Object correspondence data:

BEGIN

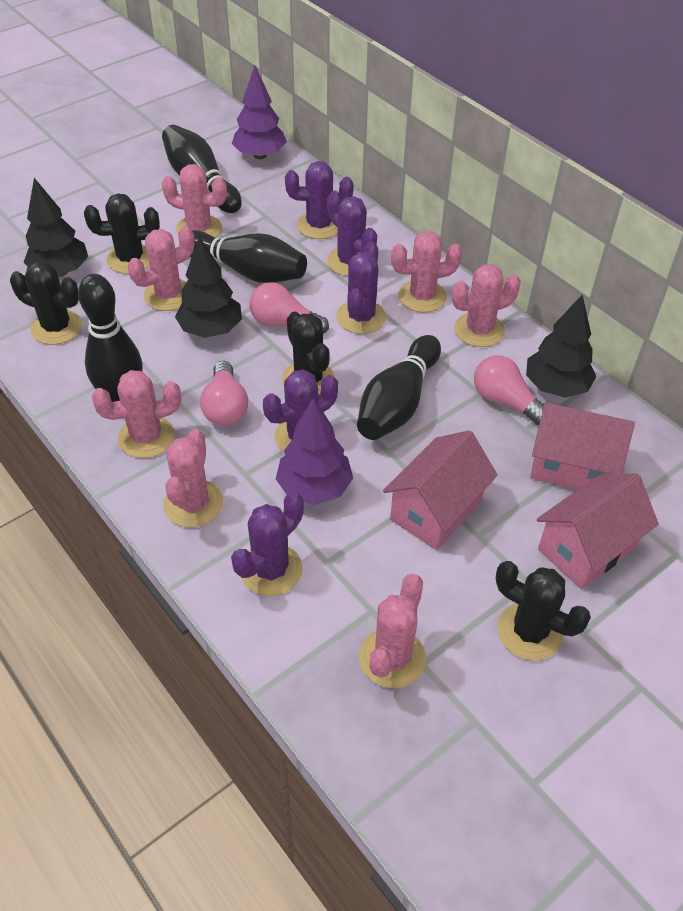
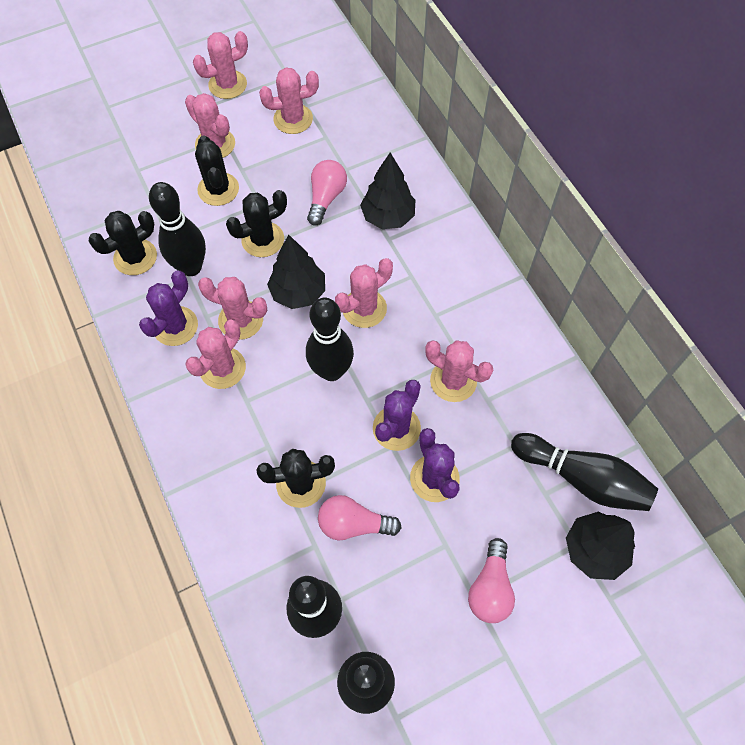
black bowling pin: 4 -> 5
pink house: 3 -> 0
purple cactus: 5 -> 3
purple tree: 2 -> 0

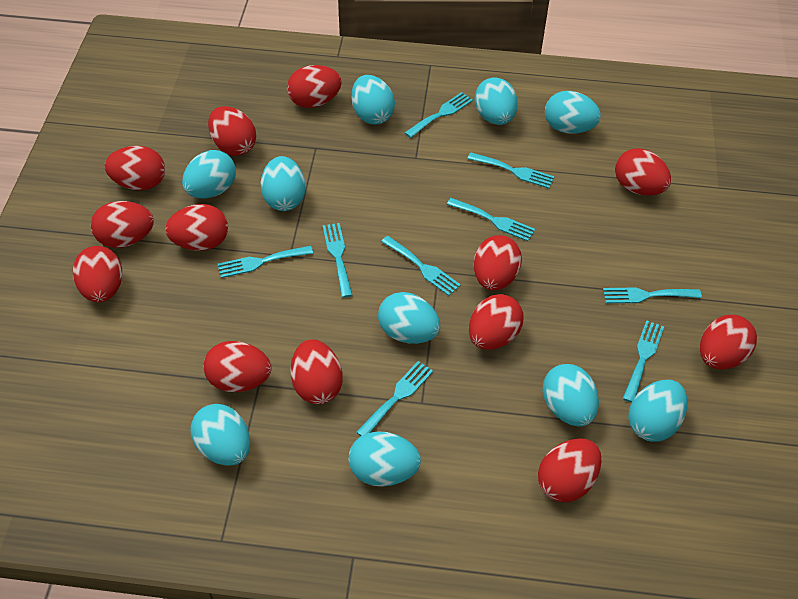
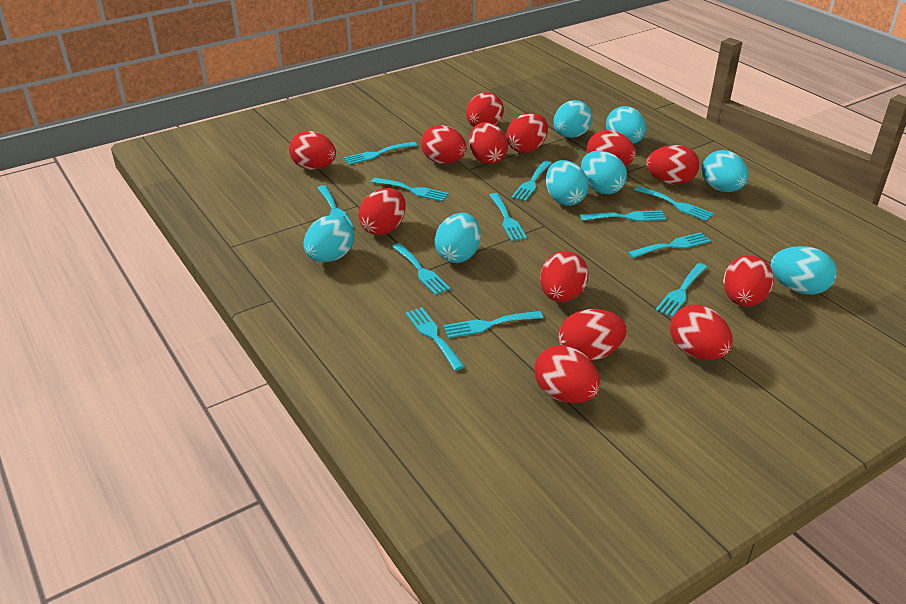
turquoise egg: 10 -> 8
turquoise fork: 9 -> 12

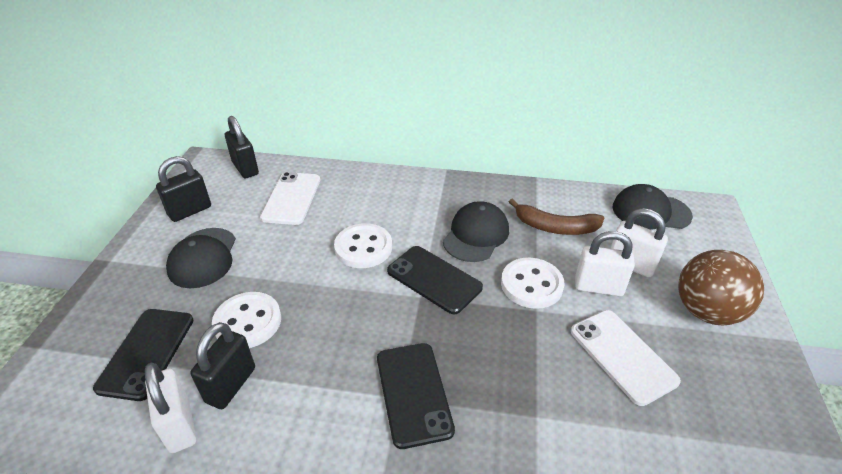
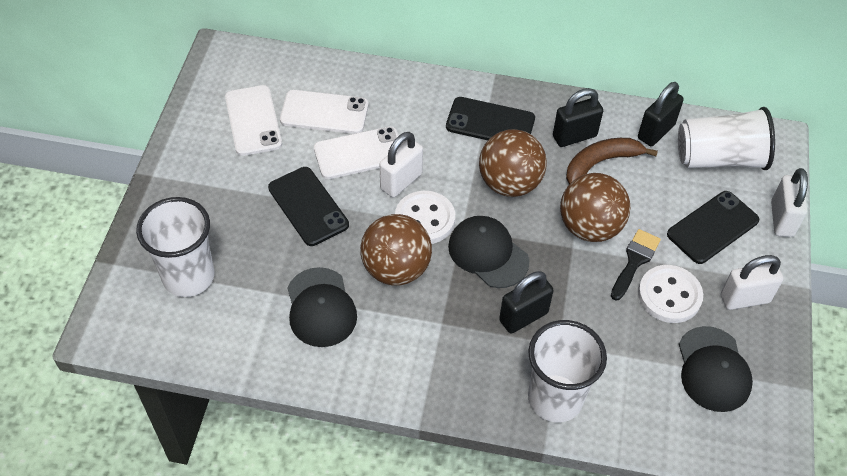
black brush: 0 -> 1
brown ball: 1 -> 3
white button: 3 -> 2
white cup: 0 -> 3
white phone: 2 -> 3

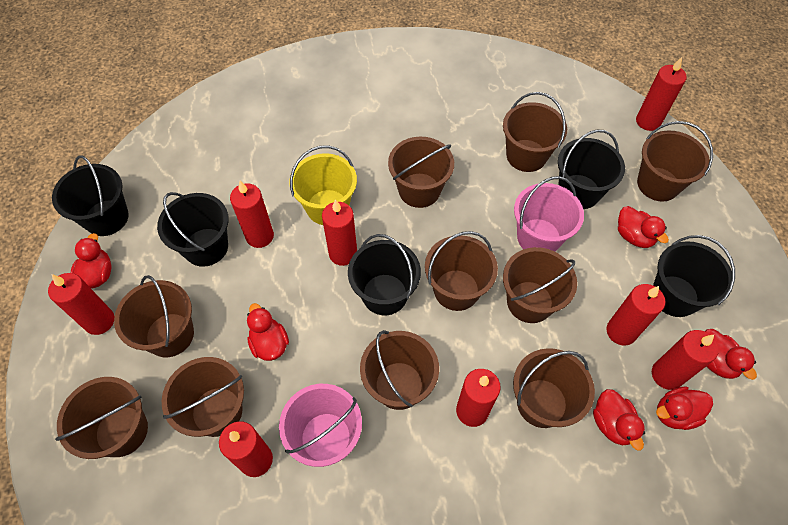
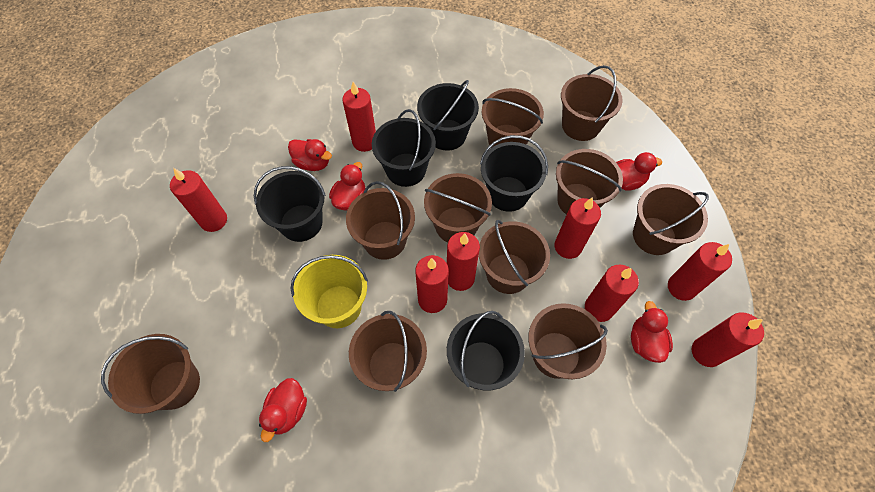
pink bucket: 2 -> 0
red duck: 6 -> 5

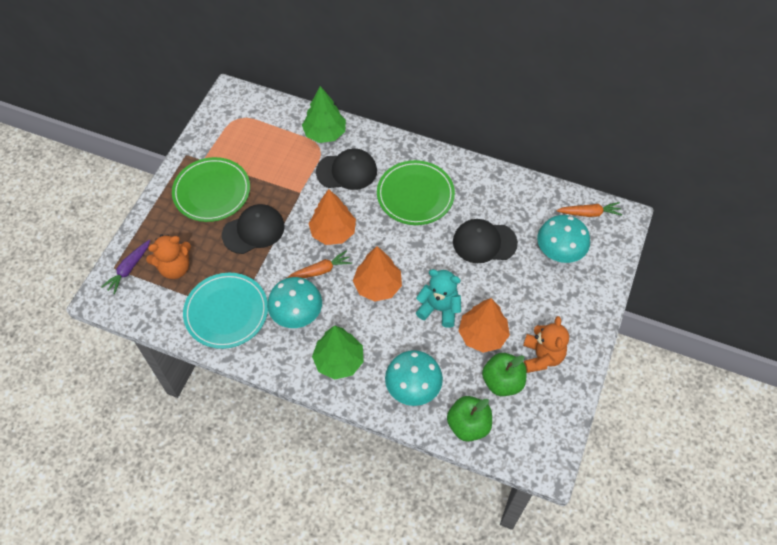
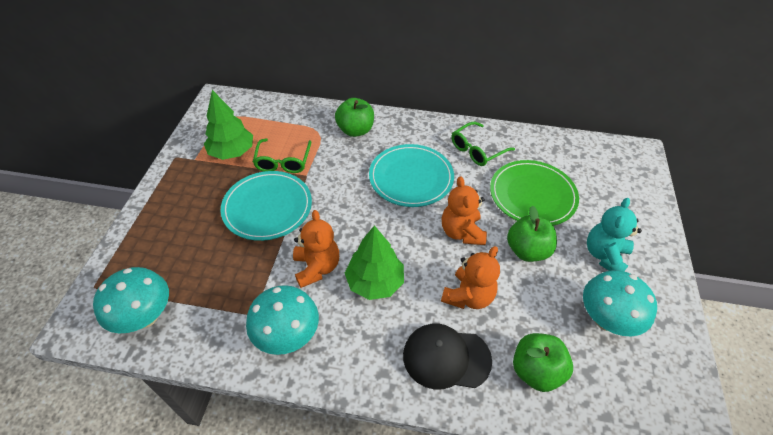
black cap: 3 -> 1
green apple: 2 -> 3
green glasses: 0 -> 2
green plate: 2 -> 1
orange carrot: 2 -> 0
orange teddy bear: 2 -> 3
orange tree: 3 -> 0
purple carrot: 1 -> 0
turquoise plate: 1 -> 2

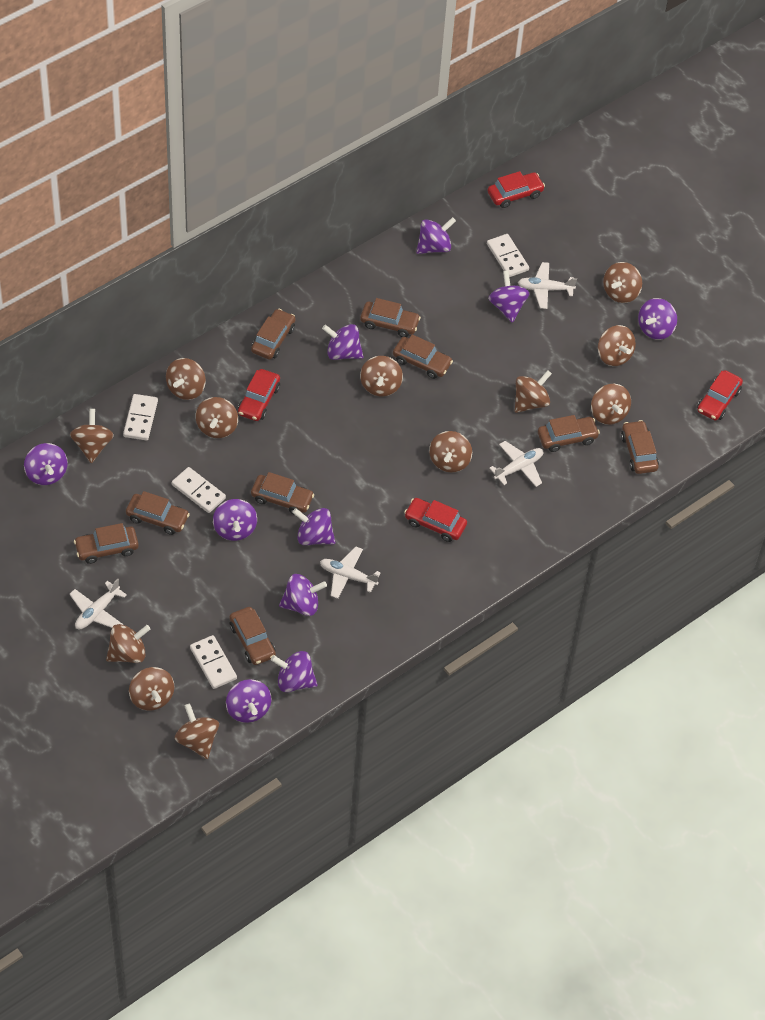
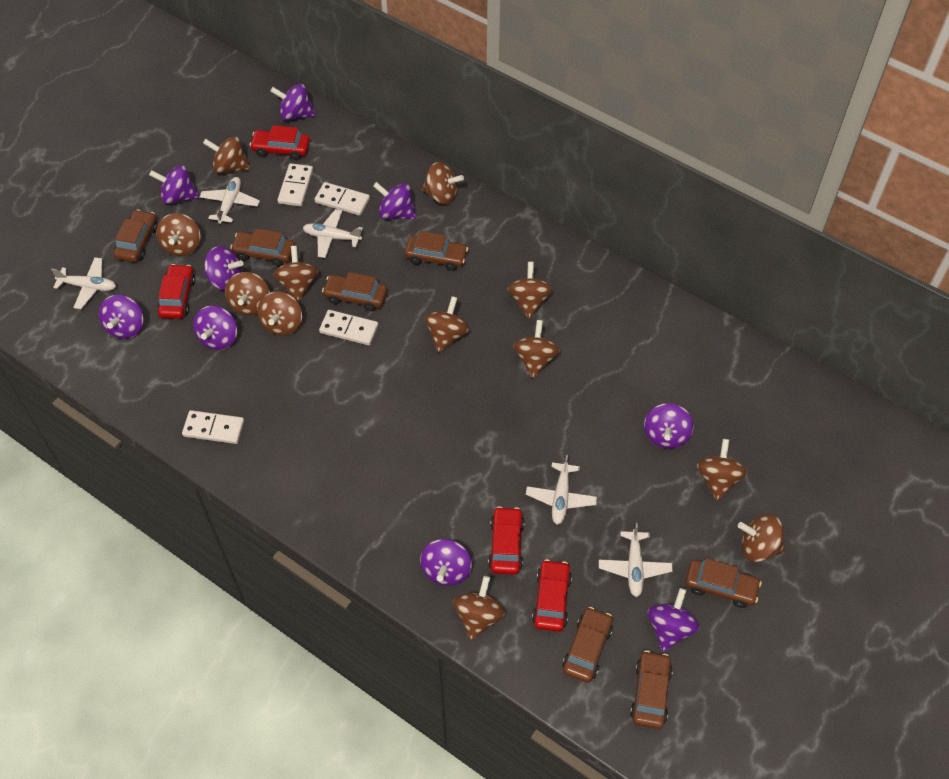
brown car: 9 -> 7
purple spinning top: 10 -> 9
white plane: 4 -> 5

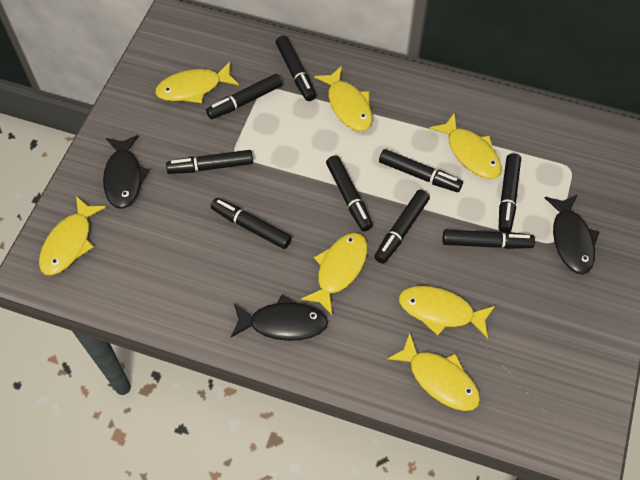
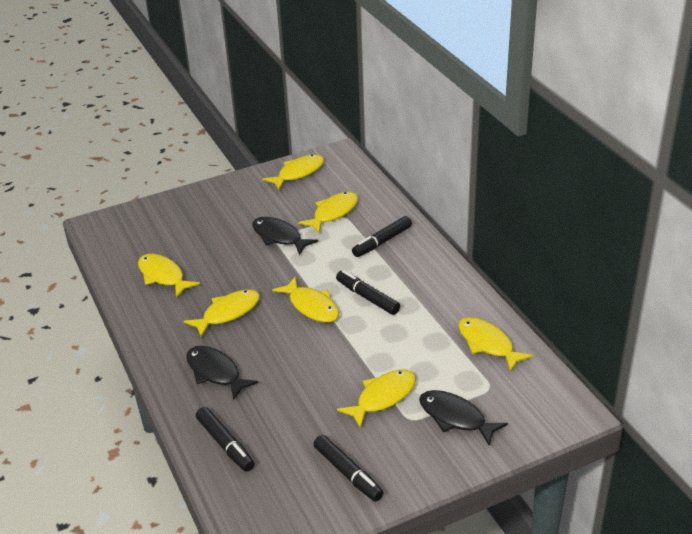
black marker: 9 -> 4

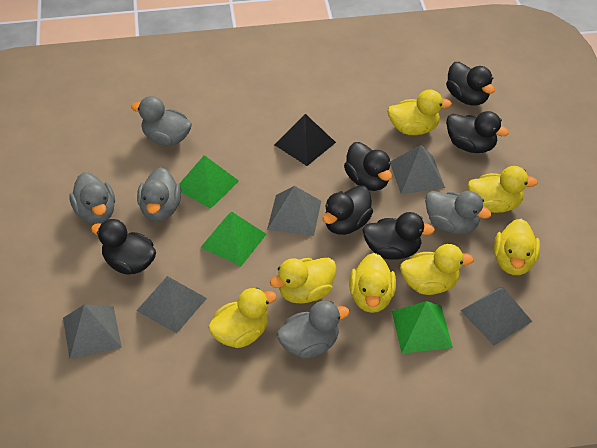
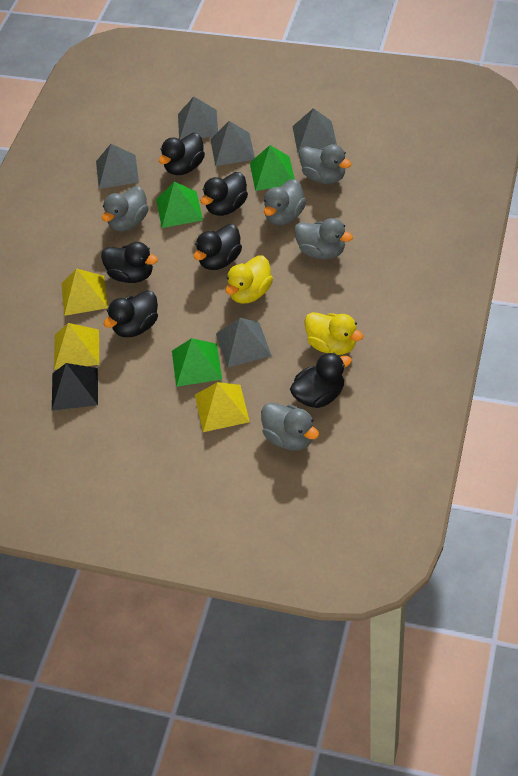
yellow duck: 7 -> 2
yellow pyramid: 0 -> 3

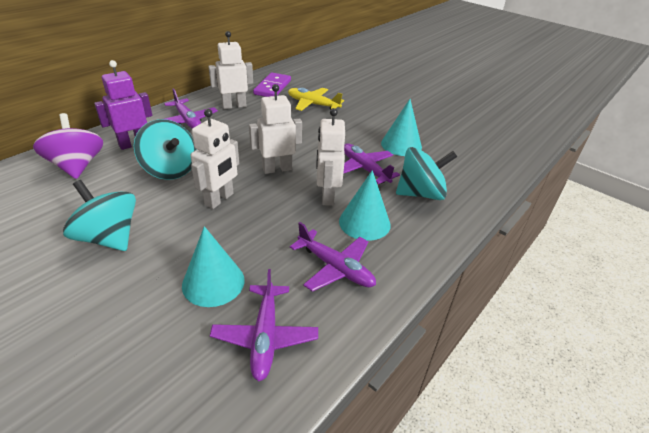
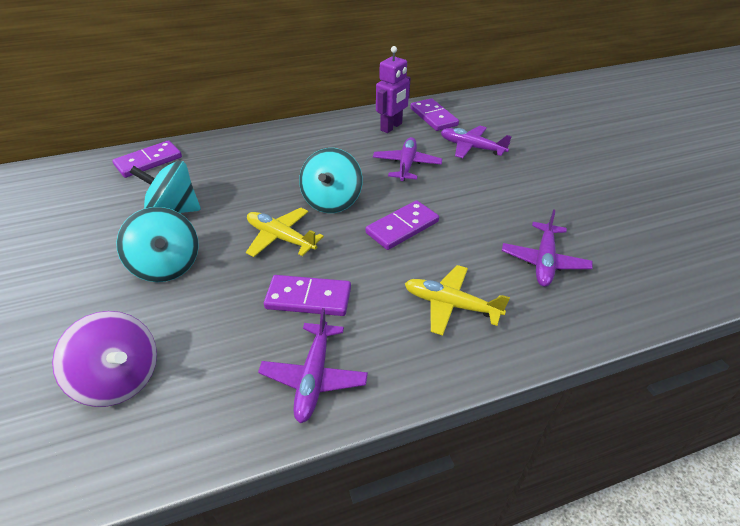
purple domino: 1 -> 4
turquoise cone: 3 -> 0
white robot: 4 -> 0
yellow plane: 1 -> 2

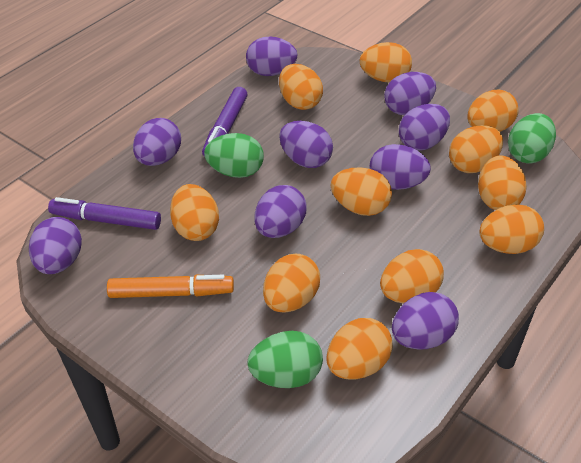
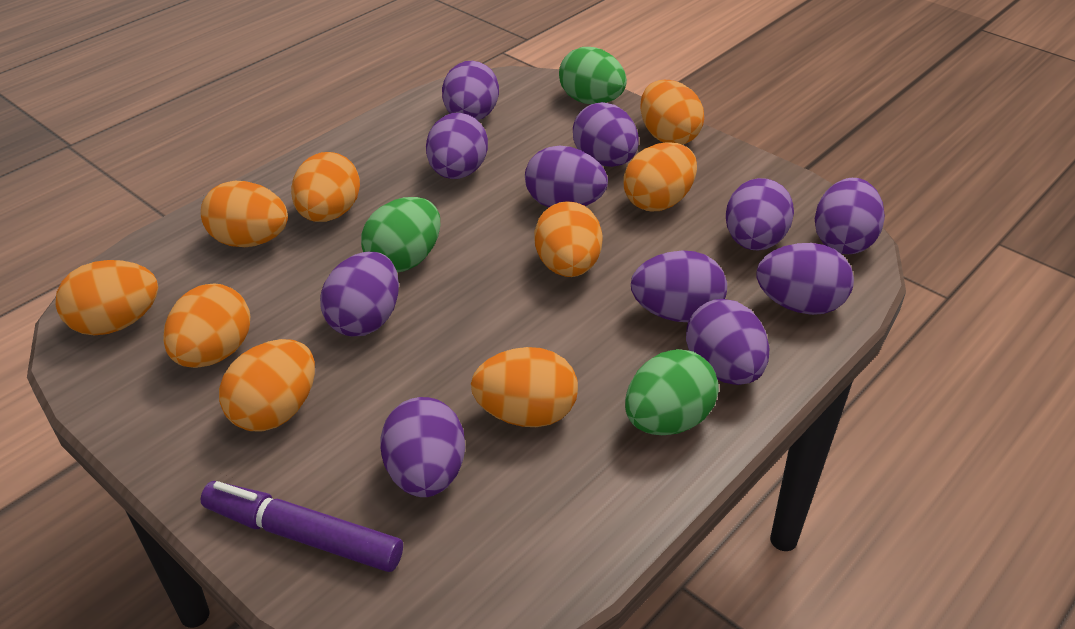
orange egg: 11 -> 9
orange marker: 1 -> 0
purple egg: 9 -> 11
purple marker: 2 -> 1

END

Exercise instructions ▸ Copy each of the entries above precisely, and drop whatever pictures they hold.

Written reply ▸
black bowling pin: 4 -> 5
pink house: 3 -> 0
purple cactus: 5 -> 3
purple tree: 2 -> 0

turquoise egg: 10 -> 8
turquoise fork: 9 -> 12

black brush: 0 -> 1
brown ball: 1 -> 3
white button: 3 -> 2
white cup: 0 -> 3
white phone: 2 -> 3

pink bucket: 2 -> 0
red duck: 6 -> 5

black cap: 3 -> 1
green apple: 2 -> 3
green glasses: 0 -> 2
green plate: 2 -> 1
orange carrot: 2 -> 0
orange teddy bear: 2 -> 3
orange tree: 3 -> 0
purple carrot: 1 -> 0
turquoise plate: 1 -> 2

brown car: 9 -> 7
purple spinning top: 10 -> 9
white plane: 4 -> 5

black marker: 9 -> 4

yellow duck: 7 -> 2
yellow pyramid: 0 -> 3

purple domino: 1 -> 4
turquoise cone: 3 -> 0
white robot: 4 -> 0
yellow plane: 1 -> 2

orange egg: 11 -> 9
orange marker: 1 -> 0
purple egg: 9 -> 11
purple marker: 2 -> 1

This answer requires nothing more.